- [What you will do]: Return the lines of the material below exactly, beginning with the line that has "GPS: NEO-7M -> NEO-M8N" in it and finishing with the line that has "TFT1 pin SDI: D13 -> D12" in it. Leave all pictures aside.

- [Material provided]:
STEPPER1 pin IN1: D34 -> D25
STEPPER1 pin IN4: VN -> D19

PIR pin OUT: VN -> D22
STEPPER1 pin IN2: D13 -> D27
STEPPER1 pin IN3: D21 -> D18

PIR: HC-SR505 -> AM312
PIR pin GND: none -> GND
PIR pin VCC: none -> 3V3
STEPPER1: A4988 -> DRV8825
* * *
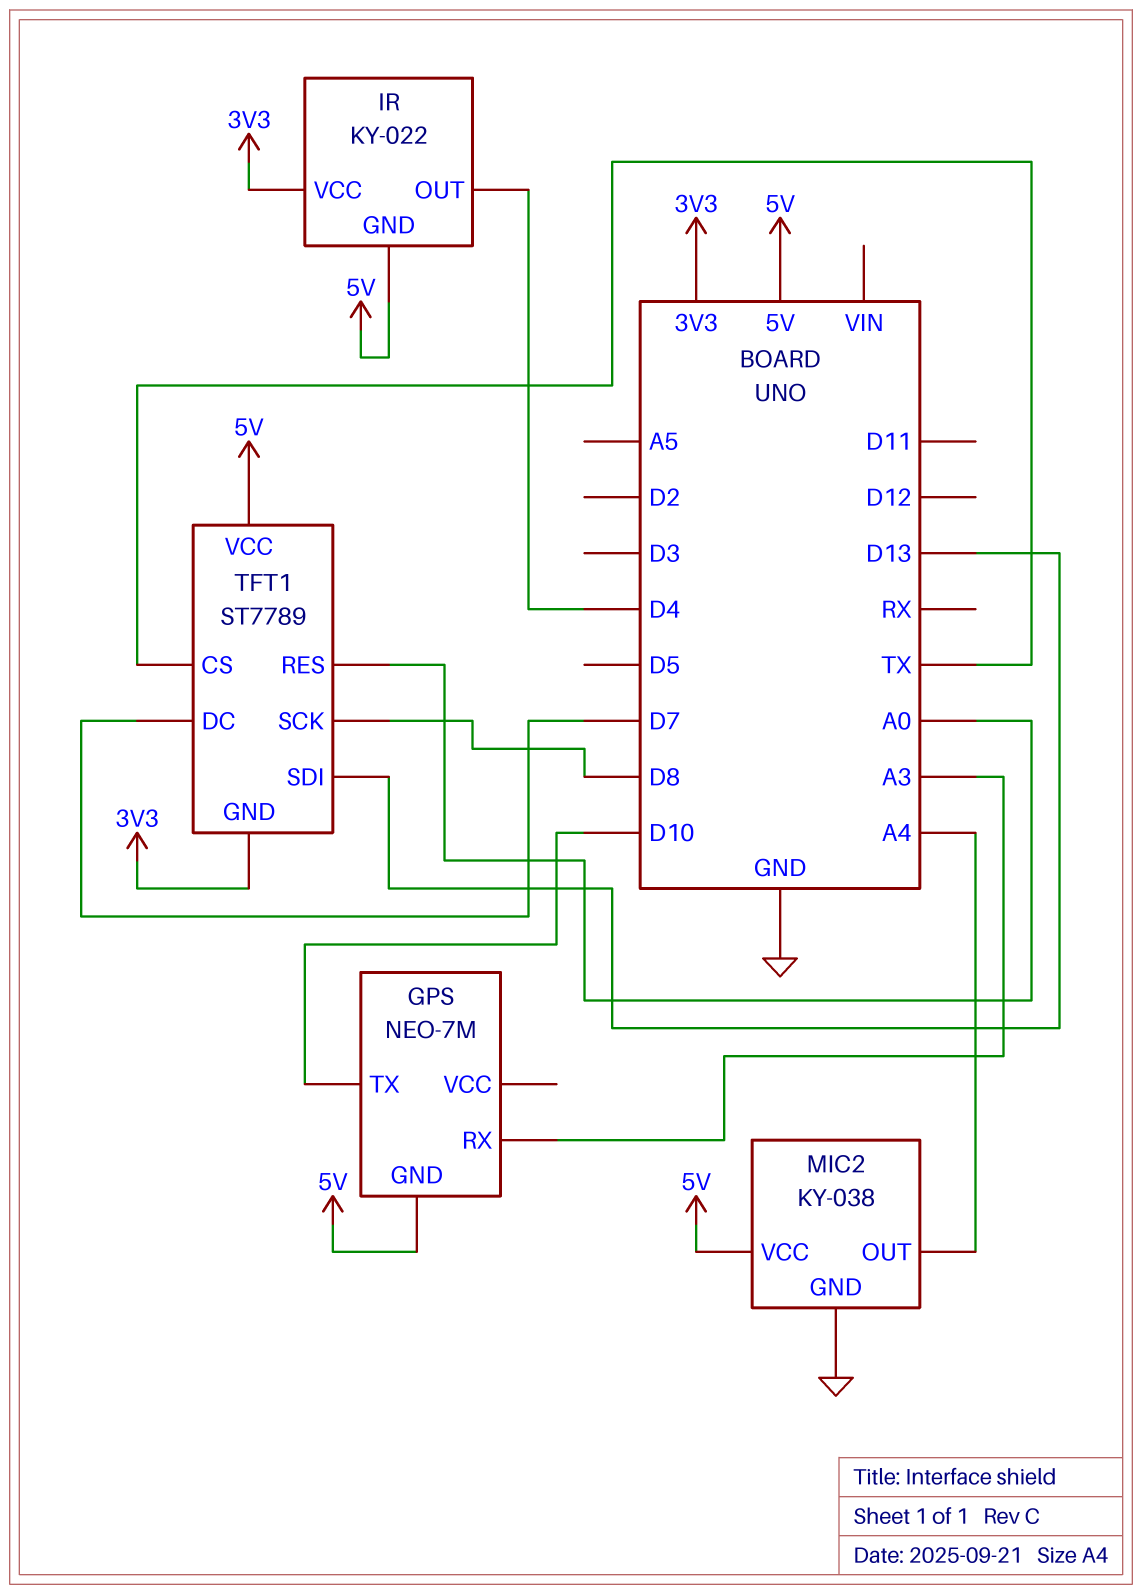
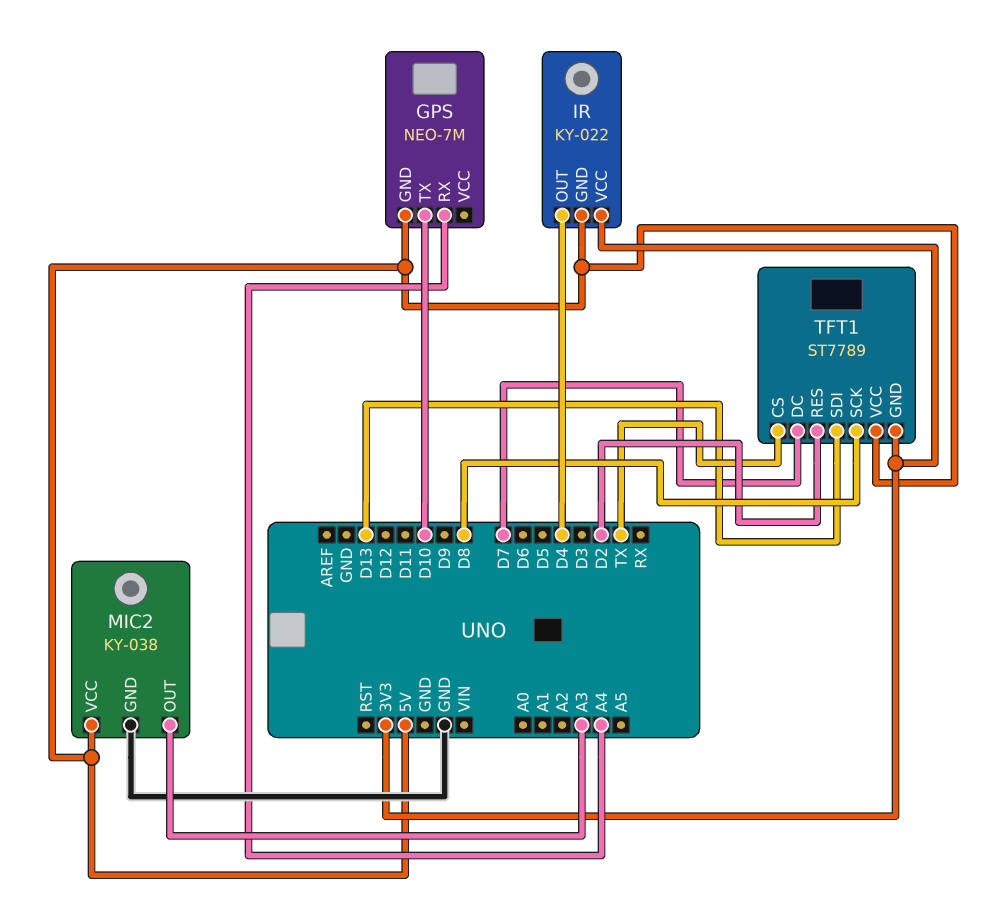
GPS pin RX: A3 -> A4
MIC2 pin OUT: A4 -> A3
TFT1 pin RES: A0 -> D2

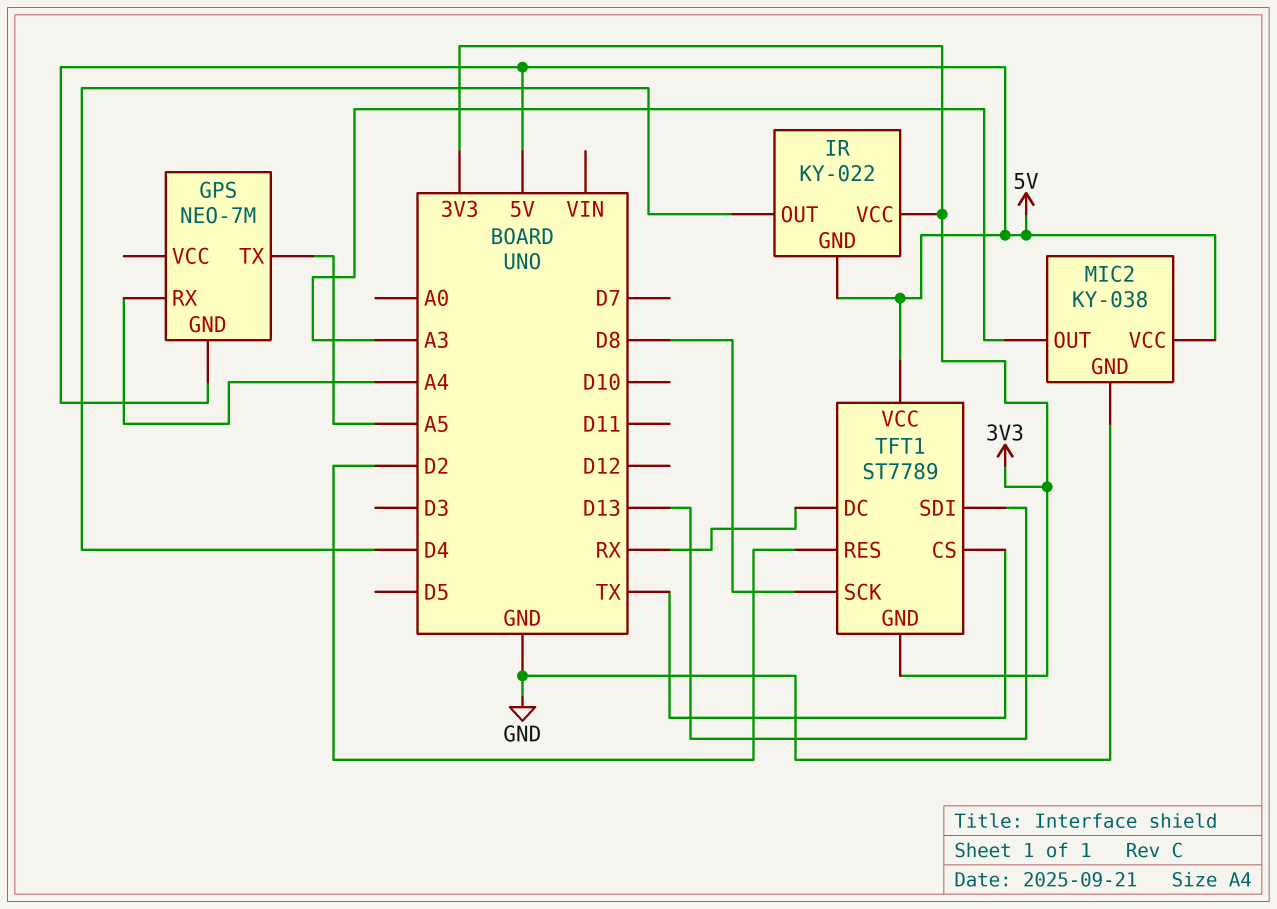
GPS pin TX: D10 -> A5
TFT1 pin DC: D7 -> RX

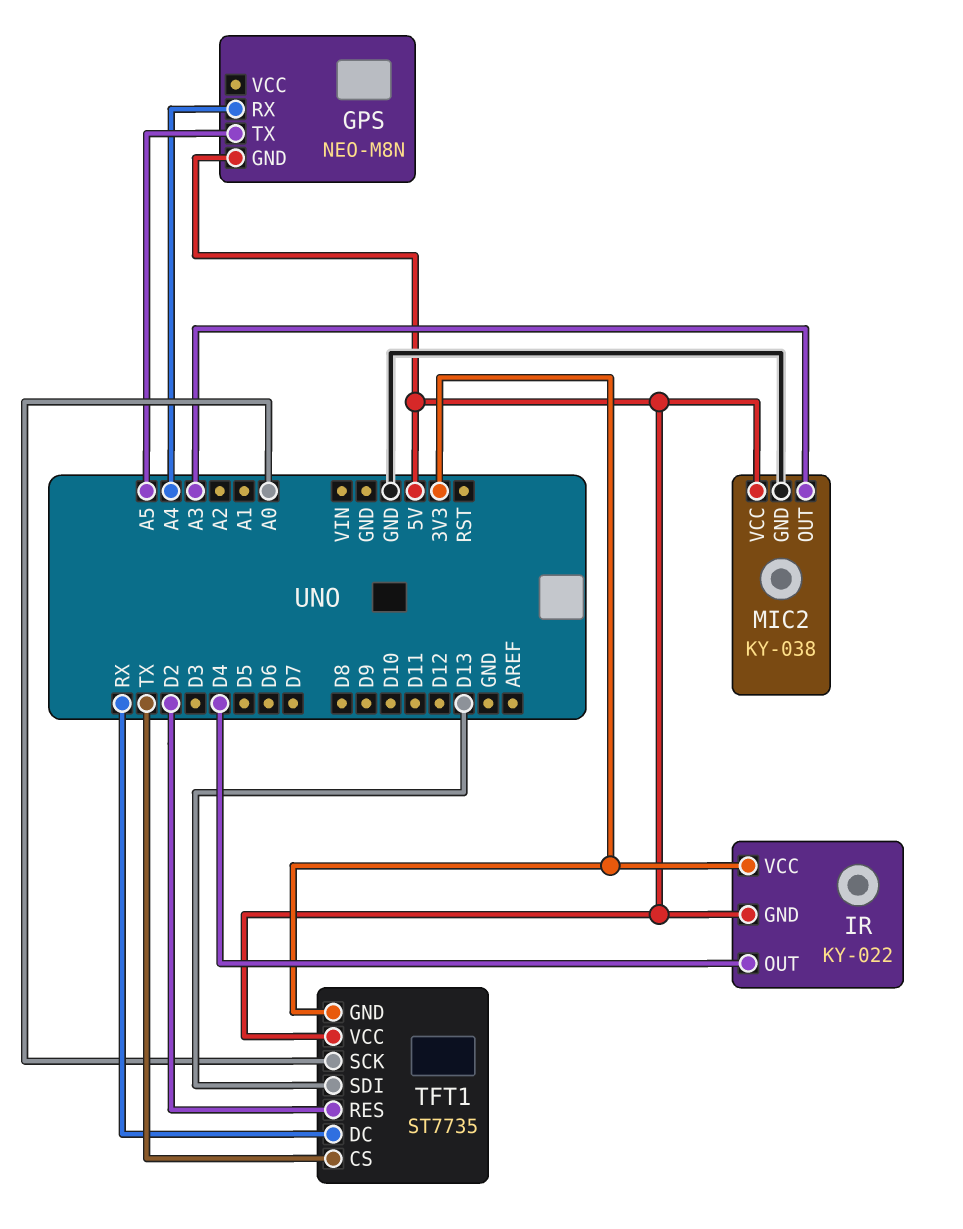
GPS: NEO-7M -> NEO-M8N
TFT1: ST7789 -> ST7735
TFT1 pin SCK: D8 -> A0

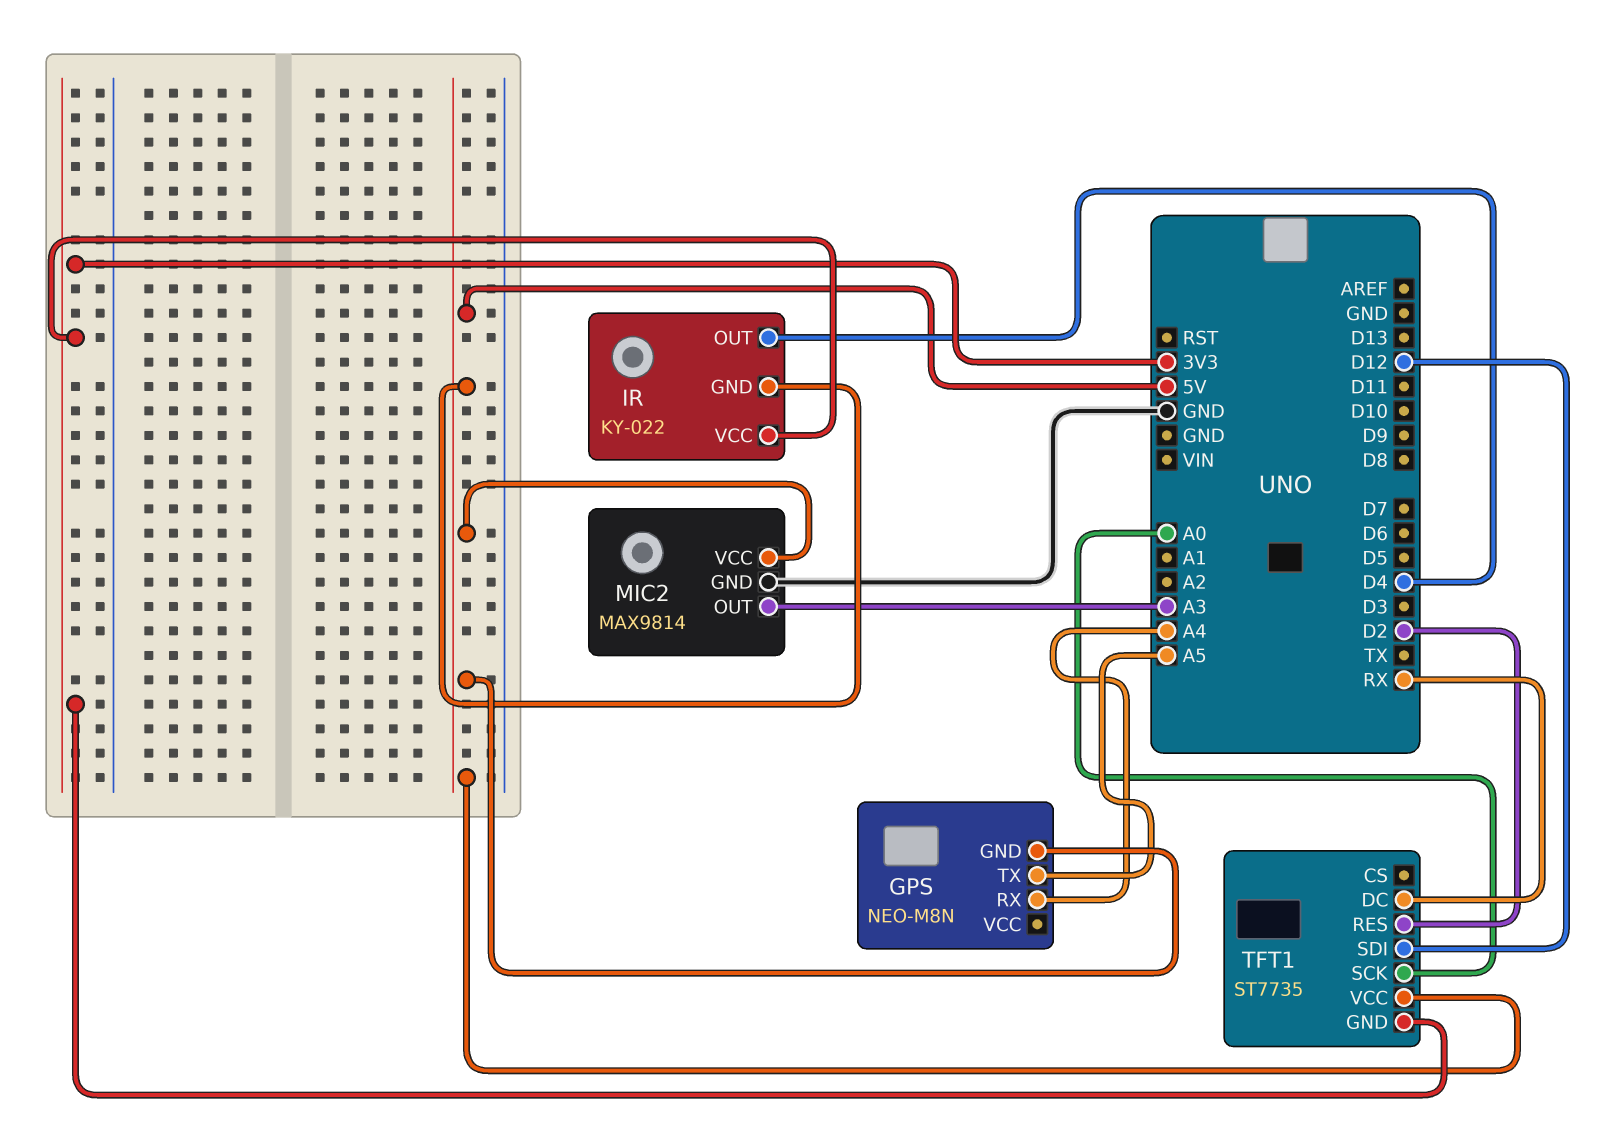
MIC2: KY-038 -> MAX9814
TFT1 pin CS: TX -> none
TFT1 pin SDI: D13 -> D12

- [Written response]:
GPS: NEO-7M -> NEO-M8N
TFT1: ST7789 -> ST7735
TFT1 pin SCK: D8 -> A0

MIC2: KY-038 -> MAX9814
TFT1 pin CS: TX -> none
TFT1 pin SDI: D13 -> D12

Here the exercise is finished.